• WHAT THE EXERCISE ASKS: Copy out, precisely as given, the lines from the line with "C103: 33nF (COM, VDD) -> 1.5uF (COM, VDD)" to the end of the entries that follow.
§ §
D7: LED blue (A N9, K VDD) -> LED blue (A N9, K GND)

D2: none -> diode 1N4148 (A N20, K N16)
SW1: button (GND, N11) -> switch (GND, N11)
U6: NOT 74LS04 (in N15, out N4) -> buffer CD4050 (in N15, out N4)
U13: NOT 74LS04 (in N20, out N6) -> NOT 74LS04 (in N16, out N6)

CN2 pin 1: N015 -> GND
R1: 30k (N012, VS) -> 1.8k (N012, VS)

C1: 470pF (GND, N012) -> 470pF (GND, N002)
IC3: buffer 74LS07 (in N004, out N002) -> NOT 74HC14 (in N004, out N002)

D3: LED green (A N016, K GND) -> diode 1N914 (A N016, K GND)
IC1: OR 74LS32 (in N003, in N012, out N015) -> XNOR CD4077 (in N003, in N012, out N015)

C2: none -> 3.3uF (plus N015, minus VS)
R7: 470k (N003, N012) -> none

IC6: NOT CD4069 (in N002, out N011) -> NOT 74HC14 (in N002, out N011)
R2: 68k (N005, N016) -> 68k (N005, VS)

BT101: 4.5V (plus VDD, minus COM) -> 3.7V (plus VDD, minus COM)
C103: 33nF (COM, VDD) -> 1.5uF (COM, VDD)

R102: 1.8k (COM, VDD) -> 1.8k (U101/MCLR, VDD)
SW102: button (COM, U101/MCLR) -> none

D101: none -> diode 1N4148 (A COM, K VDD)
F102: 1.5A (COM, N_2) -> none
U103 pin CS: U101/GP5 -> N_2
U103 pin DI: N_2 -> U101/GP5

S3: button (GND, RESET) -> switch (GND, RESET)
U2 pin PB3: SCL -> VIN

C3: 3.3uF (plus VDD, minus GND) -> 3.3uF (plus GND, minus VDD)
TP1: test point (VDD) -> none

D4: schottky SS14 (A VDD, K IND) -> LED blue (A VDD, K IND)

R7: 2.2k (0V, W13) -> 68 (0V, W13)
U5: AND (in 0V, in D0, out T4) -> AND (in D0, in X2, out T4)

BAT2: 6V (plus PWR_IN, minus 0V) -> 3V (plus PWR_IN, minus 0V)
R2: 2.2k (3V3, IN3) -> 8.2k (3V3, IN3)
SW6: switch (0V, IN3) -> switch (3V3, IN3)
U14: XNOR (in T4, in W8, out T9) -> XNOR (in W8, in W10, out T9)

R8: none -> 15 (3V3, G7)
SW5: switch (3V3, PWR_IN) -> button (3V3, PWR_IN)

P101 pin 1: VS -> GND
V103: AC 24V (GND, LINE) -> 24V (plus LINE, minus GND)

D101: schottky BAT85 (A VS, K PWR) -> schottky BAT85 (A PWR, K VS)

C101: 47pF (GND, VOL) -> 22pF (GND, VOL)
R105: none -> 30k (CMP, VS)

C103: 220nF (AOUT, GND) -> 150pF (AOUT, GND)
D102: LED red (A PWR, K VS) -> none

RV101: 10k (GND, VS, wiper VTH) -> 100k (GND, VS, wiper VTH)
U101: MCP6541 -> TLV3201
§ §
• ANSWER FOR THIS EXERCISE:
C103: 33nF (COM, VDD) -> 1.5uF (COM, VDD)

R102: 1.8k (COM, VDD) -> 1.8k (U101/MCLR, VDD)
SW102: button (COM, U101/MCLR) -> none

D101: none -> diode 1N4148 (A COM, K VDD)
F102: 1.5A (COM, N_2) -> none
U103 pin CS: U101/GP5 -> N_2
U103 pin DI: N_2 -> U101/GP5

S3: button (GND, RESET) -> switch (GND, RESET)
U2 pin PB3: SCL -> VIN

C3: 3.3uF (plus VDD, minus GND) -> 3.3uF (plus GND, minus VDD)
TP1: test point (VDD) -> none

D4: schottky SS14 (A VDD, K IND) -> LED blue (A VDD, K IND)

R7: 2.2k (0V, W13) -> 68 (0V, W13)
U5: AND (in 0V, in D0, out T4) -> AND (in D0, in X2, out T4)

BAT2: 6V (plus PWR_IN, minus 0V) -> 3V (plus PWR_IN, minus 0V)
R2: 2.2k (3V3, IN3) -> 8.2k (3V3, IN3)
SW6: switch (0V, IN3) -> switch (3V3, IN3)
U14: XNOR (in T4, in W8, out T9) -> XNOR (in W8, in W10, out T9)

R8: none -> 15 (3V3, G7)
SW5: switch (3V3, PWR_IN) -> button (3V3, PWR_IN)

P101 pin 1: VS -> GND
V103: AC 24V (GND, LINE) -> 24V (plus LINE, minus GND)

D101: schottky BAT85 (A VS, K PWR) -> schottky BAT85 (A PWR, K VS)

C101: 47pF (GND, VOL) -> 22pF (GND, VOL)
R105: none -> 30k (CMP, VS)

C103: 220nF (AOUT, GND) -> 150pF (AOUT, GND)
D102: LED red (A PWR, K VS) -> none

RV101: 10k (GND, VS, wiper VTH) -> 100k (GND, VS, wiper VTH)
U101: MCP6541 -> TLV3201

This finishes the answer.